Without including any pictures, write out the data below exactly.

···

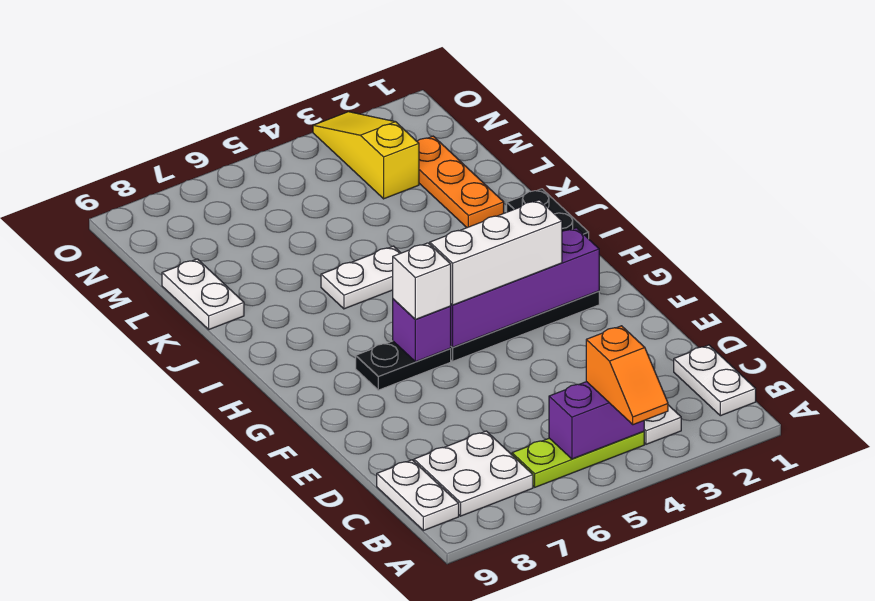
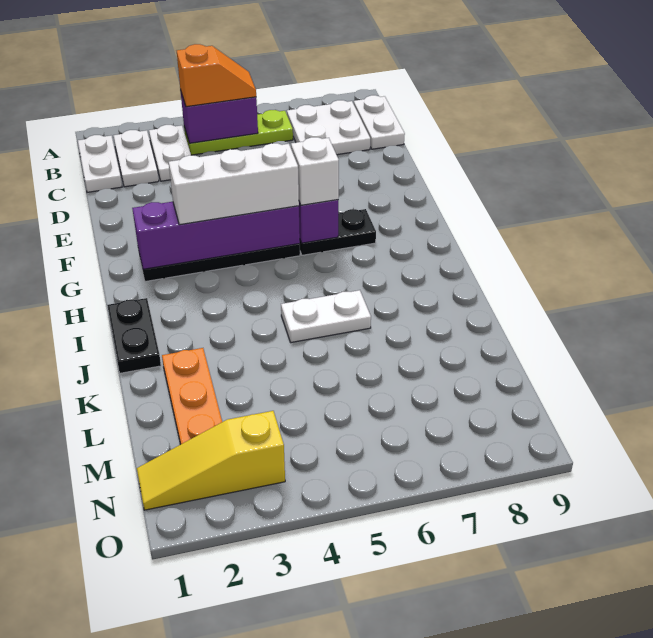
orange slope A4:B4 level 3 top B -> orange slope B4:B5 level 3 top 4
white plate K9:L9 level 1 -> white plate B2:C2 level 1
yellow slope M3:O3 level 1 top M -> yellow slope N1:N3 level 1 top 3

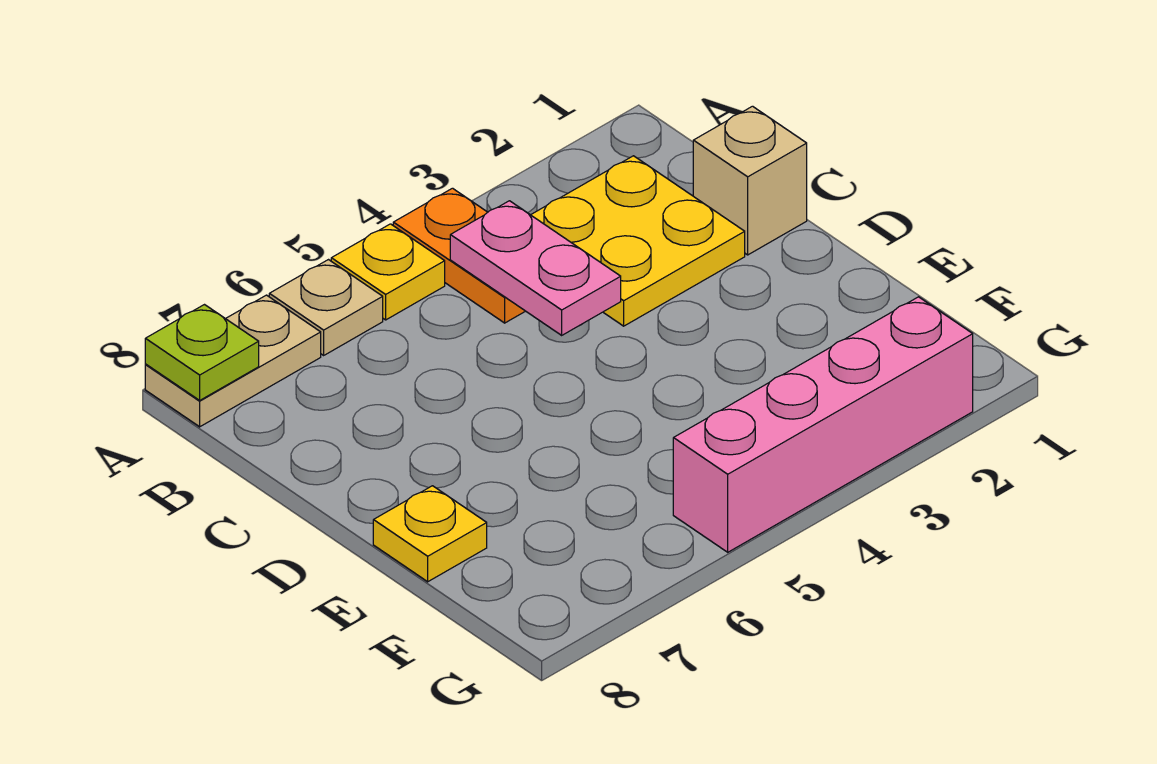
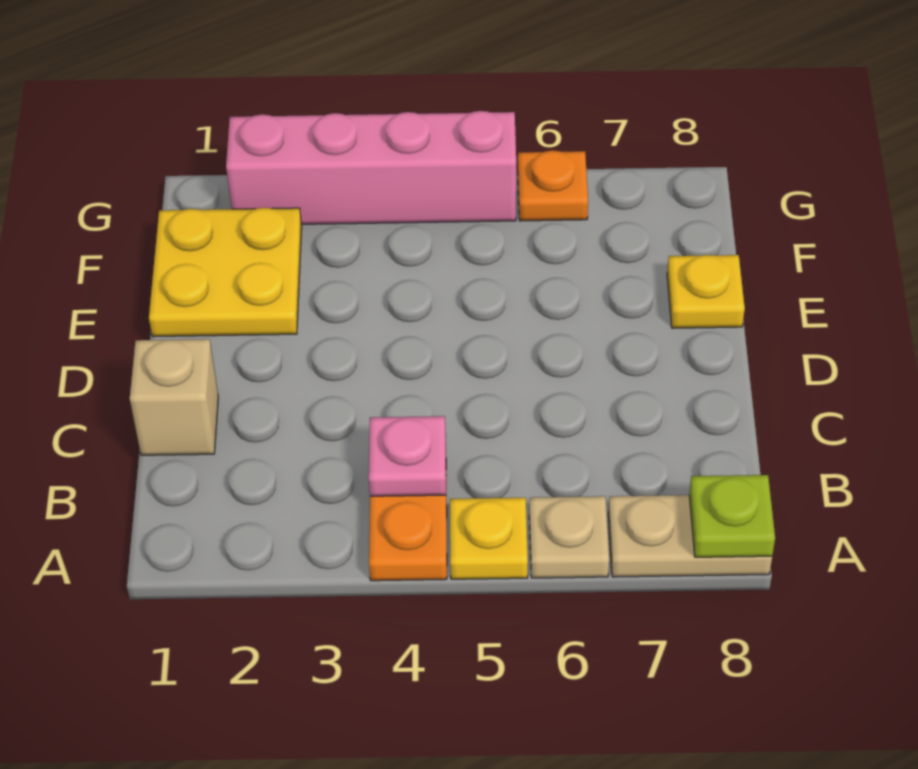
yellow plate B2:C3 level 1 -> yellow plate E1:F2 level 1
pink plate B4:C4 level 2 -> pink plate B4 level 2
none -> orange plate G6 level 1

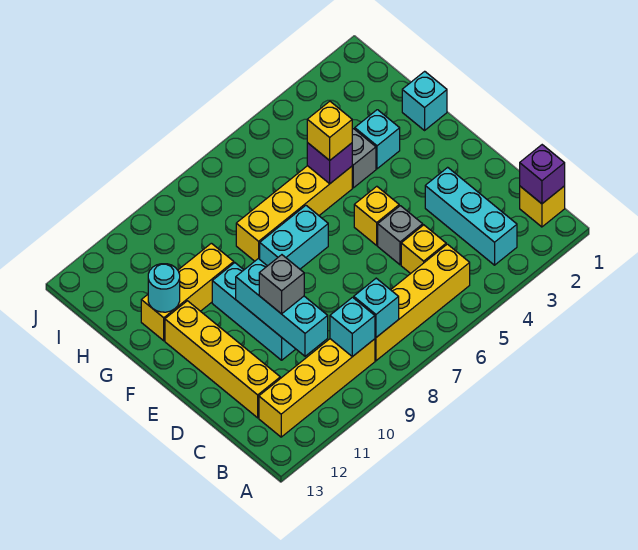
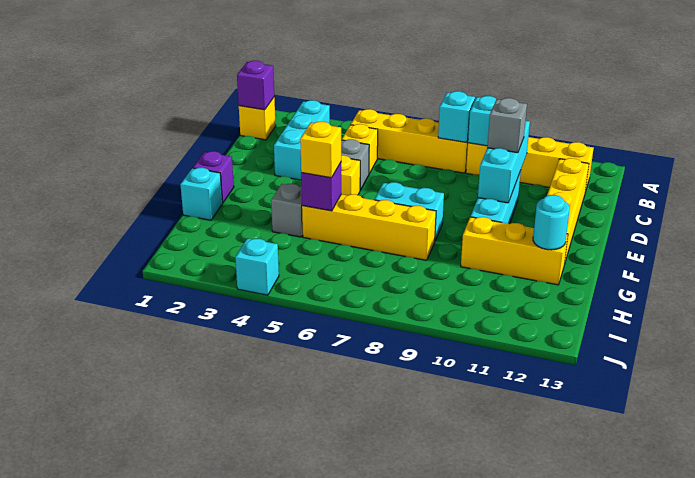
none -> purple brick F1 level 1
cyan brick G3 level 1 -> cyan brick J4 level 1

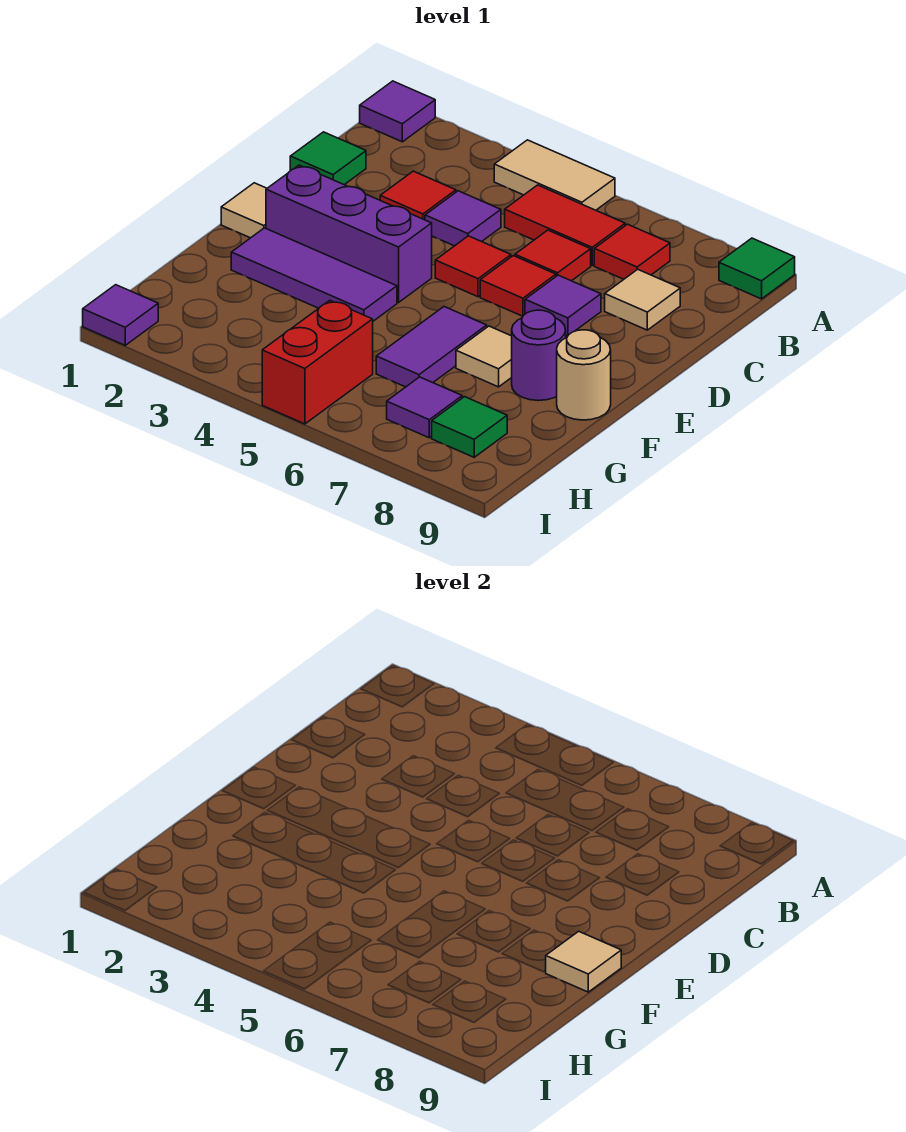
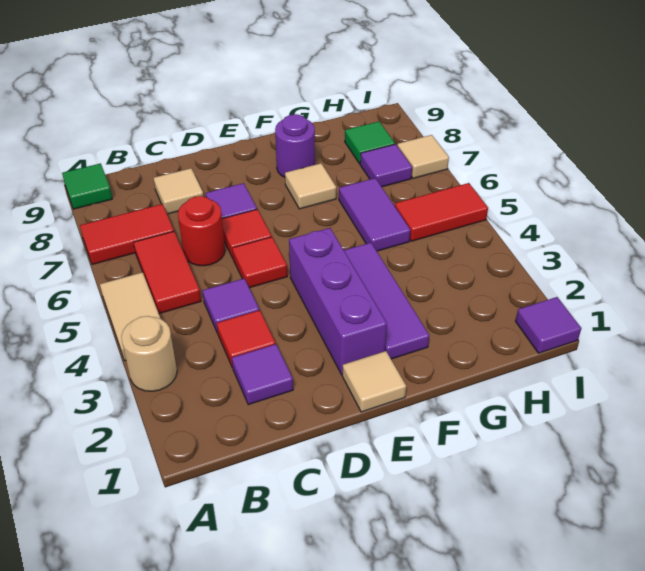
purple tile A1 level 1 -> purple tile C2 level 1
red tile B7 level 1 -> red tile A7:B7 level 1
green tile C1 level 1 -> none
red tile C6 level 1 -> red round brick C6 level 1
purple tile F6:G6 level 1 -> purple tile G5:G6 level 1
tan round brick F9 level 1 -> tan round brick A3 level 1
tan tile F9 level 2 -> tan tile I7 level 1
red brick H5:I5 level 1 -> red tile H5:I5 level 1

···

FINAL ANSWER:
orange slope A4:B4 level 3 top B -> orange slope B4:B5 level 3 top 4
white plate K9:L9 level 1 -> white plate B2:C2 level 1
yellow slope M3:O3 level 1 top M -> yellow slope N1:N3 level 1 top 3

yellow plate B2:C3 level 1 -> yellow plate E1:F2 level 1
pink plate B4:C4 level 2 -> pink plate B4 level 2
none -> orange plate G6 level 1

none -> purple brick F1 level 1
cyan brick G3 level 1 -> cyan brick J4 level 1

purple tile A1 level 1 -> purple tile C2 level 1
red tile B7 level 1 -> red tile A7:B7 level 1
green tile C1 level 1 -> none
red tile C6 level 1 -> red round brick C6 level 1
purple tile F6:G6 level 1 -> purple tile G5:G6 level 1
tan round brick F9 level 1 -> tan round brick A3 level 1
tan tile F9 level 2 -> tan tile I7 level 1
red brick H5:I5 level 1 -> red tile H5:I5 level 1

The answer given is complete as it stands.